▶ _Information shown_
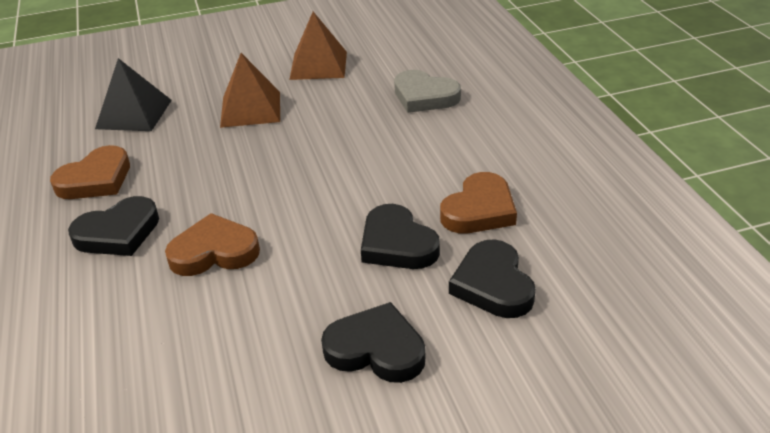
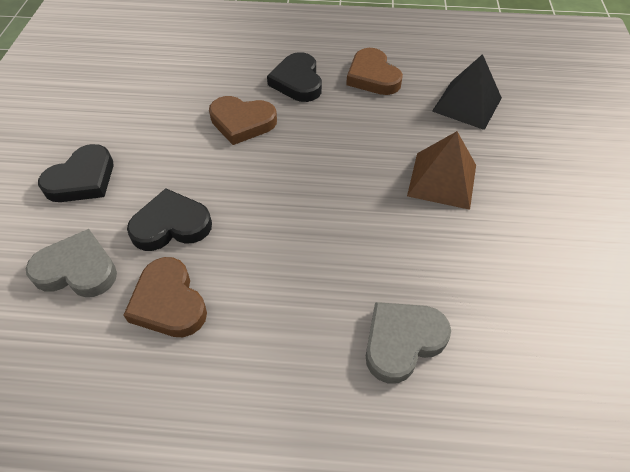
camera: 110 degrees right, 15 degrees up
(214, 252) = (242, 122): brown heart -> brown heart turned 90 degrees clockwise
(318, 65) = (523, 259): brown pyramid -> none
(493, 284) = (77, 269): black heart -> grey heart

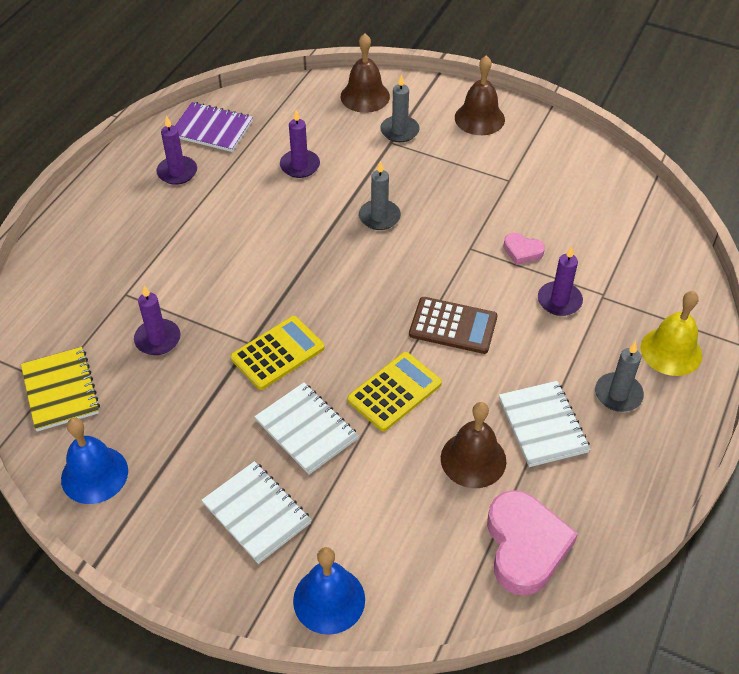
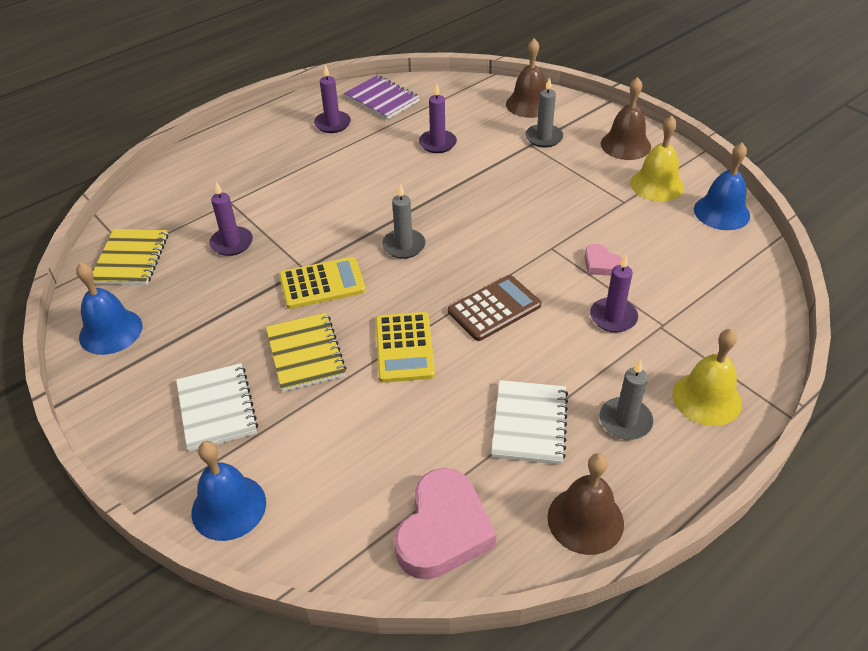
camera: 25 degrees right, 5 degrees down
(306, 429) = (305, 353): white notebook -> yellow notebook
(379, 217) = (482, 200): grey candle -> grey candle (404, 246)
(394, 392) = (404, 347): yellow calculator -> yellow calculator turned 105 degrees clockwise
(453, 326) = (494, 308): brown calculator -> brown calculator turned 75 degrees counterclockwise
(473, 459) = (441, 431): brown bell -> brown bell (585, 520)
(528, 154) = (657, 184): none -> yellow bell
(597, 166) = (721, 212): none -> blue bell

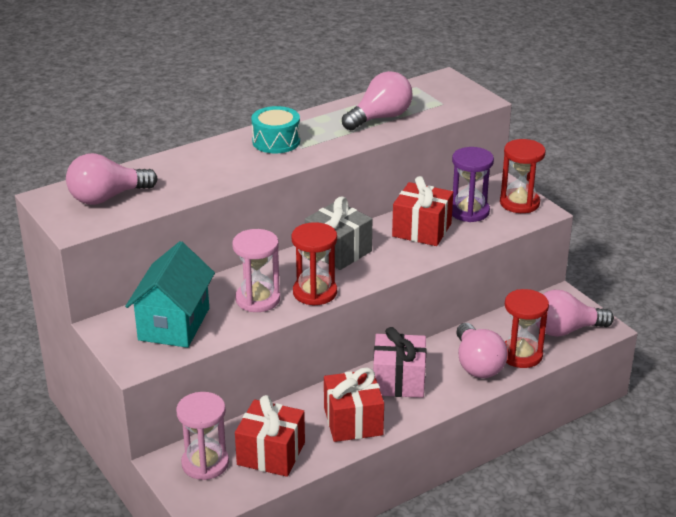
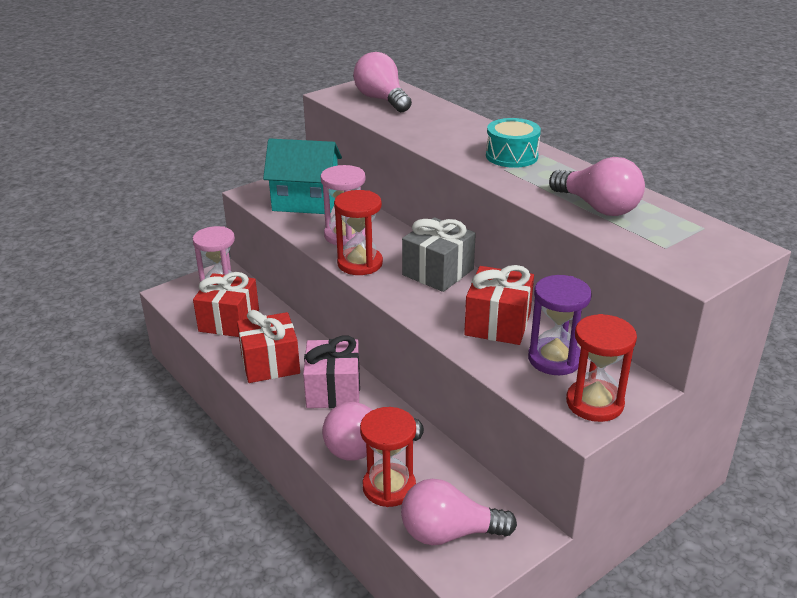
camera: 85 degrees right, 0 degrees up
(565, 330) = (449, 533): pink light bulb -> pink light bulb turned 75 degrees counterclockwise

▶ _Work instruction_
Search the data above for the string "right" and return every line that has it.

▶ _Solution to this exercise_
camera: 110 degrees right, 15 degrees up
camera: 25 degrees right, 5 degrees down
camera: 85 degrees right, 0 degrees up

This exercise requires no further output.